- Task objective: Search the records for the word "none" and pick out every line that has it.

- Data listing:

- Opening Delimiter -

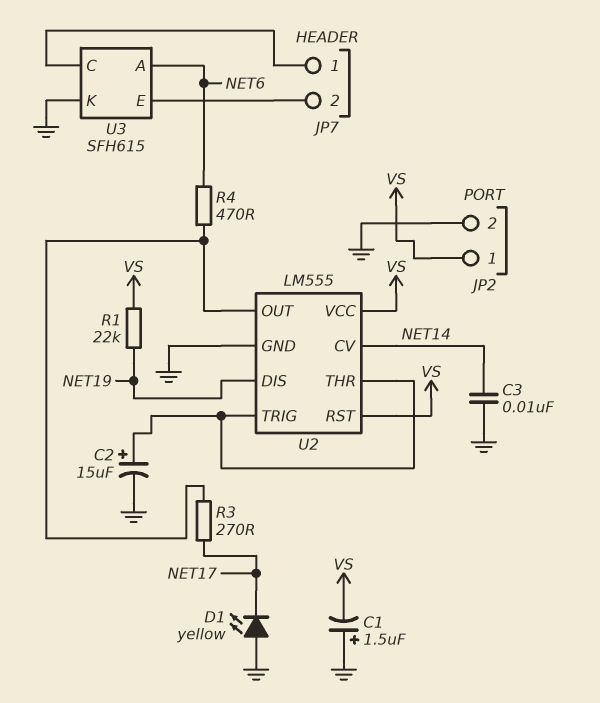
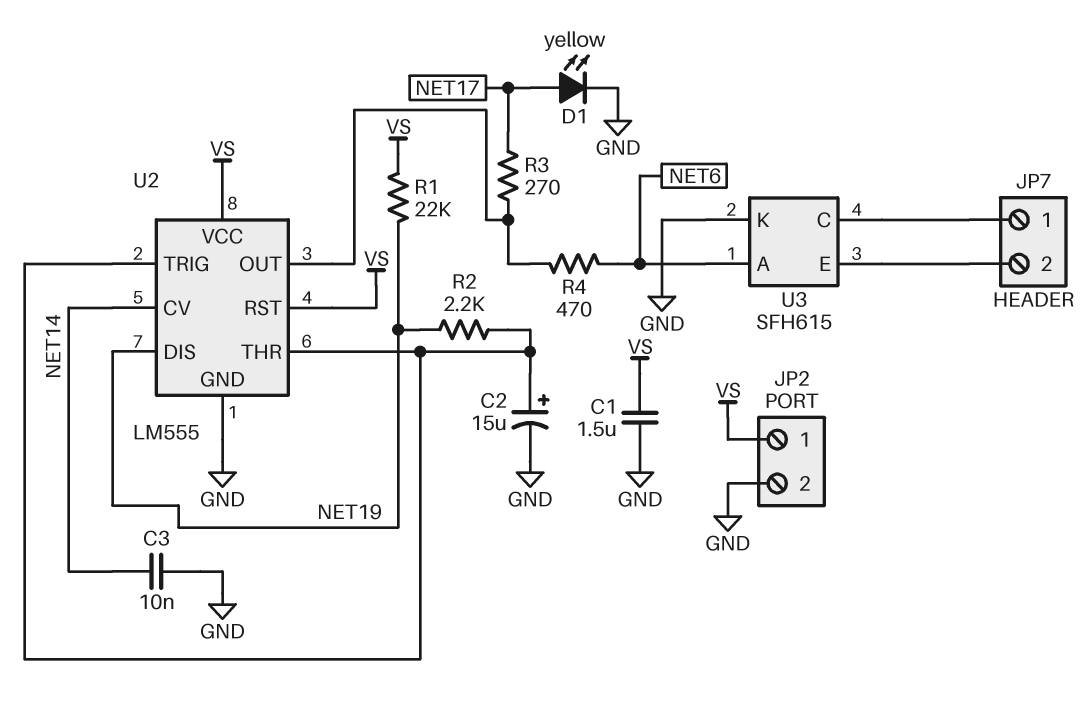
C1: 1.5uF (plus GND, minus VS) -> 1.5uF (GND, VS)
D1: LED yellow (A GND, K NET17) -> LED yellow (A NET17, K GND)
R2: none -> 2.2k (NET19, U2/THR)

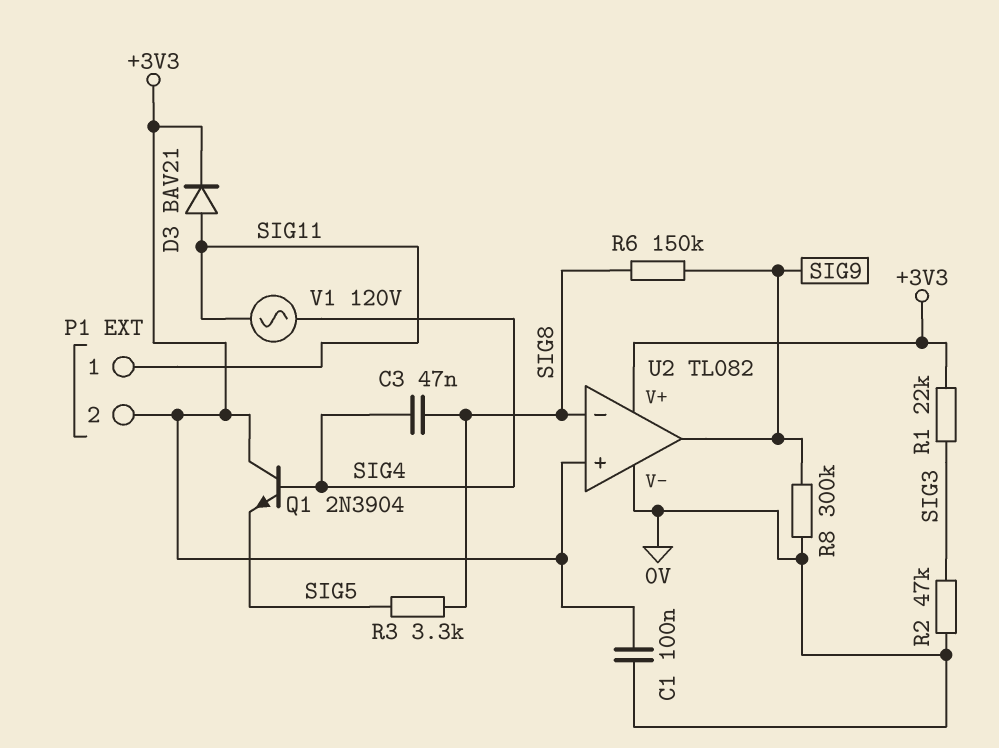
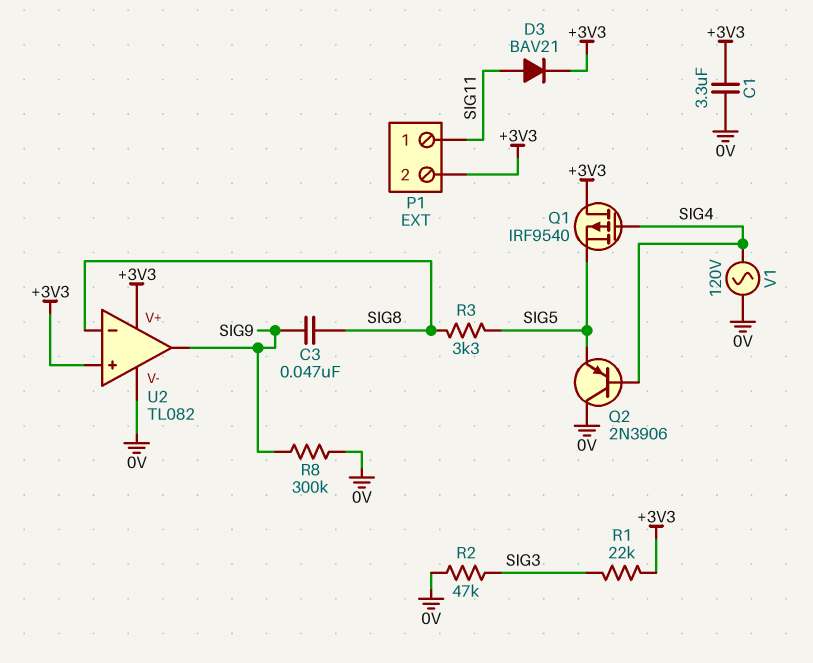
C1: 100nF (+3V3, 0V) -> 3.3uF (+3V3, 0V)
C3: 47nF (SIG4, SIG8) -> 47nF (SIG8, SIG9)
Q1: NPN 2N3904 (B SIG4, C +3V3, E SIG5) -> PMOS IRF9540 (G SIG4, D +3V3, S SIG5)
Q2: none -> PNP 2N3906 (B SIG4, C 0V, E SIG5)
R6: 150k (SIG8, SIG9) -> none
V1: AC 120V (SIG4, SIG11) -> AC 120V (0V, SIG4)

- Closing Delimiter -
- Opening Delimiter -

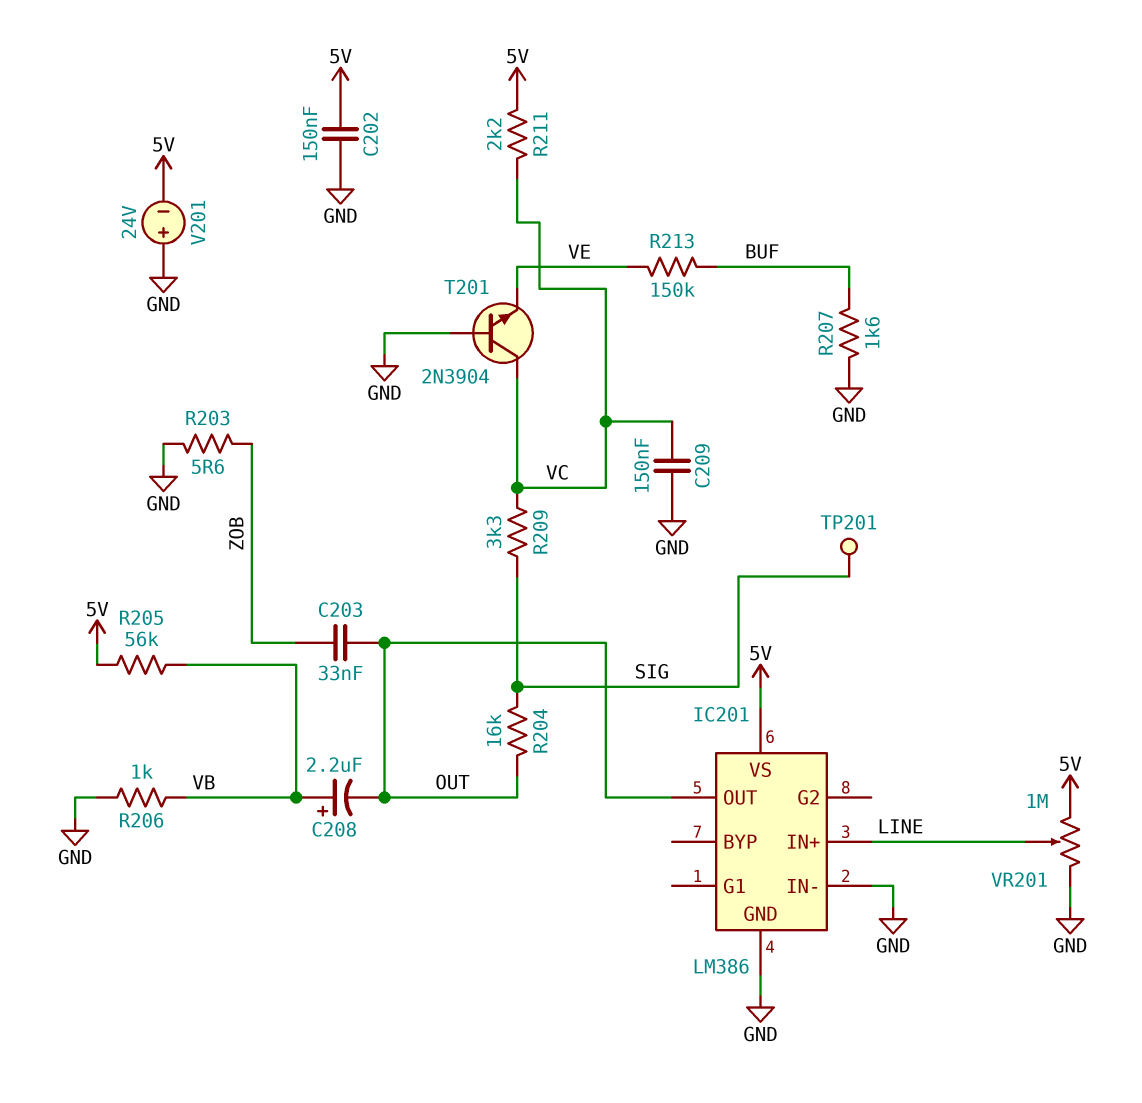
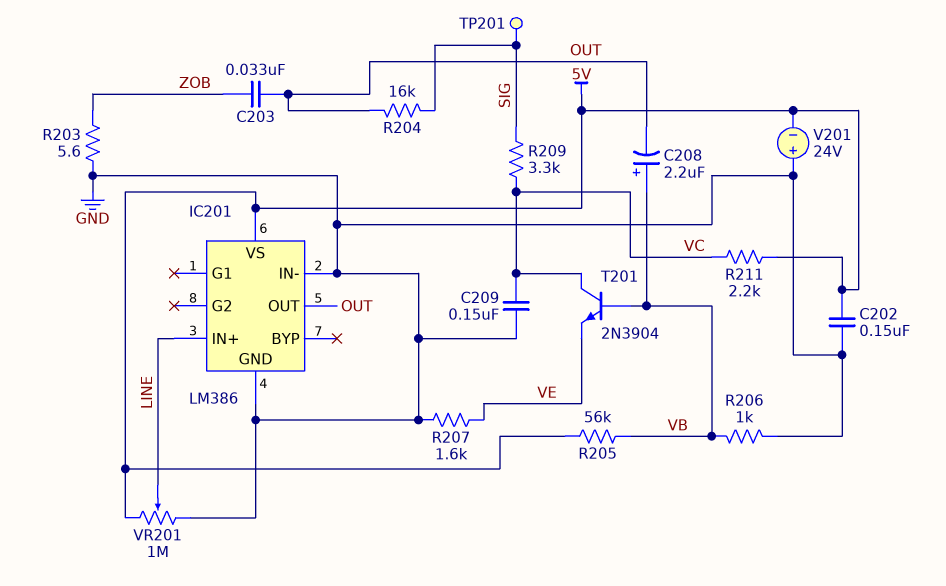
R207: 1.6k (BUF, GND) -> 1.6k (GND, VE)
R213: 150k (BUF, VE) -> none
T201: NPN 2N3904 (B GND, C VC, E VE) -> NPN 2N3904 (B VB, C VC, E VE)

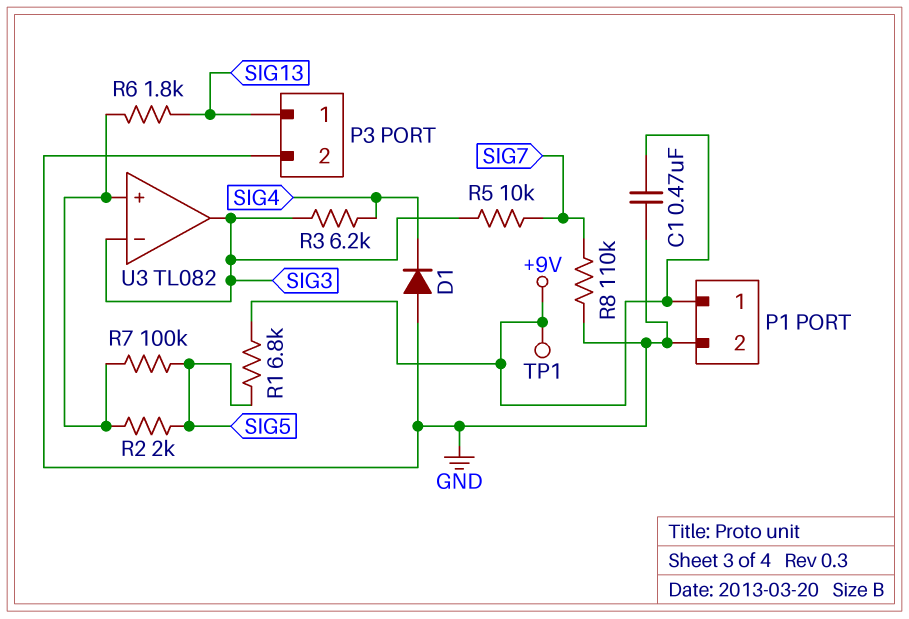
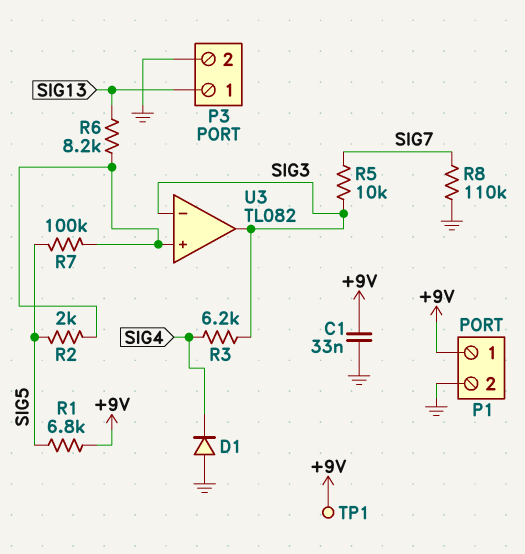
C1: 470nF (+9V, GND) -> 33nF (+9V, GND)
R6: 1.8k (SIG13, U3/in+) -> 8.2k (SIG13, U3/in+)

- Closing Delimiter -
- Opening Delimiter -

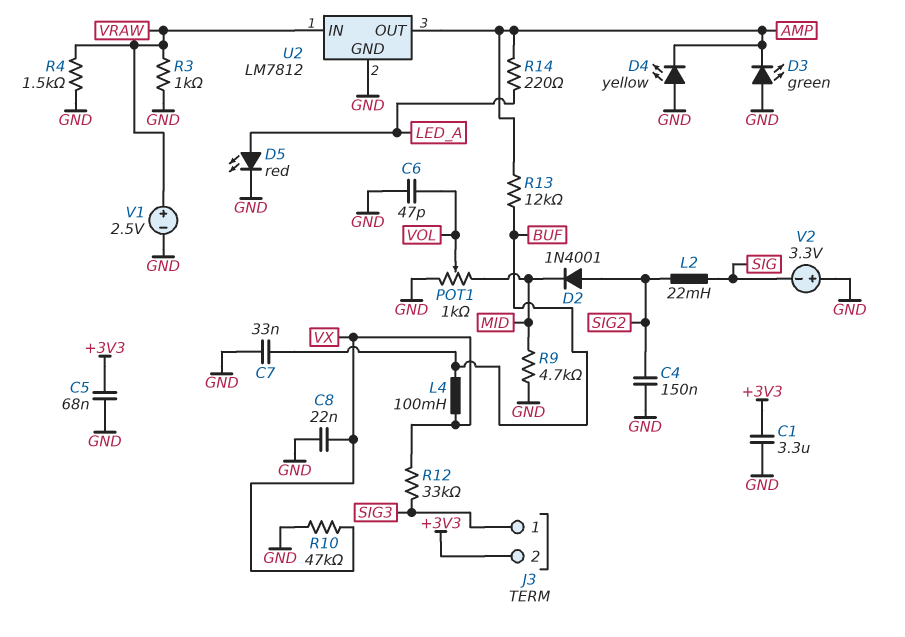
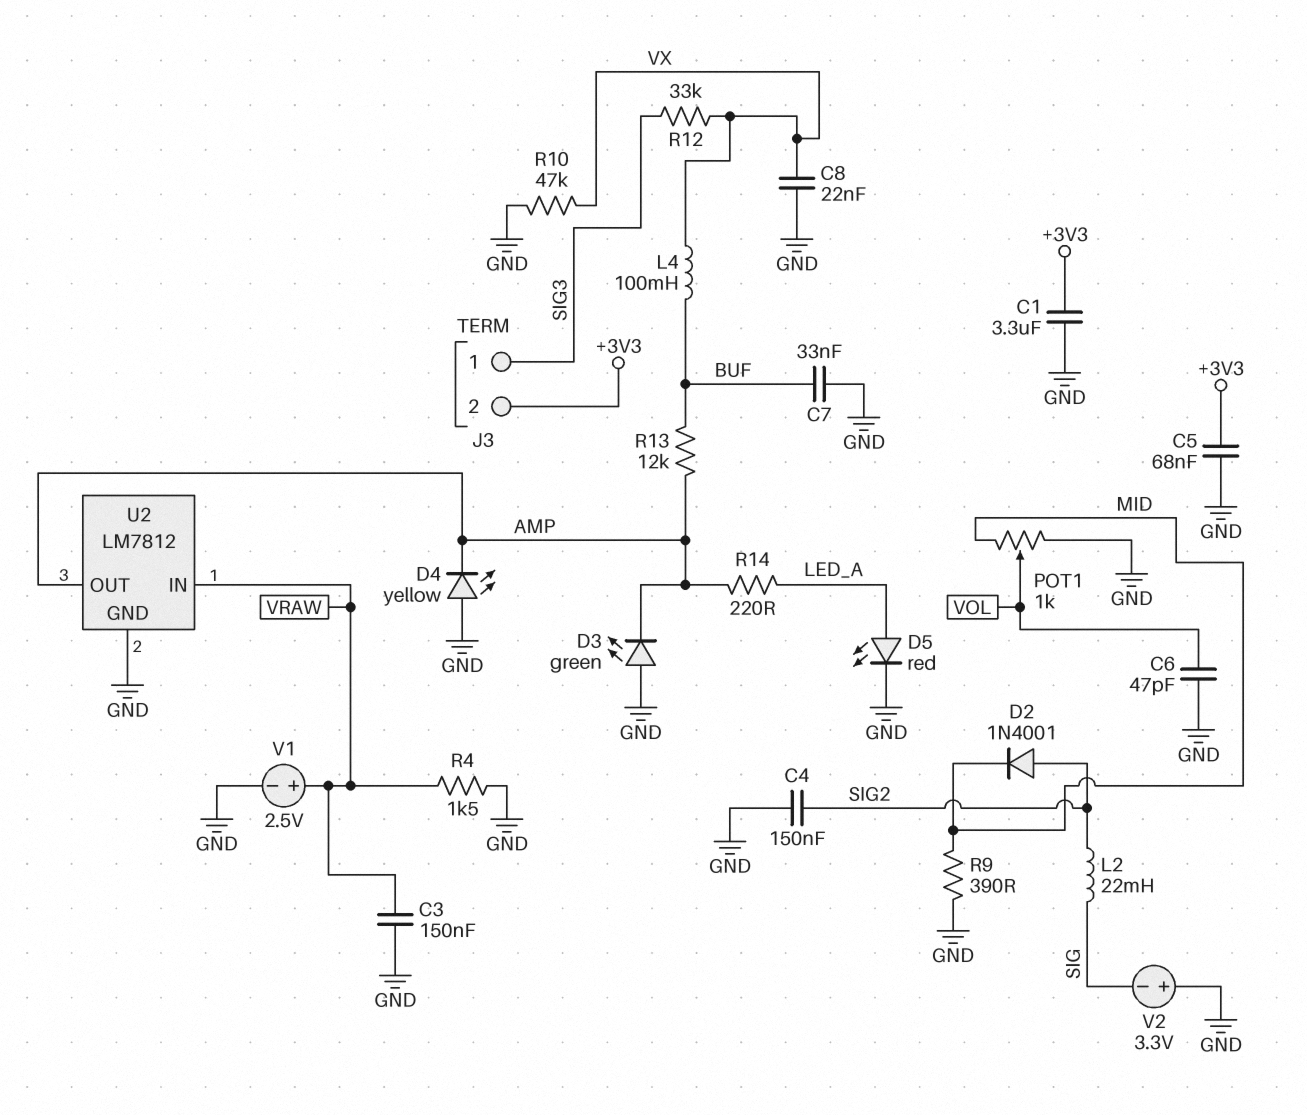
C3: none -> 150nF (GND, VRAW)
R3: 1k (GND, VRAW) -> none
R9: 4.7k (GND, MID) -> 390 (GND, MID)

- Closing Delimiter -

- Final answer:
R2: none -> 2.2k (NET19, U2/THR)
Q2: none -> PNP 2N3906 (B SIG4, C 0V, E SIG5)
R6: 150k (SIG8, SIG9) -> none
R213: 150k (BUF, VE) -> none
C3: none -> 150nF (GND, VRAW)
R3: 1k (GND, VRAW) -> none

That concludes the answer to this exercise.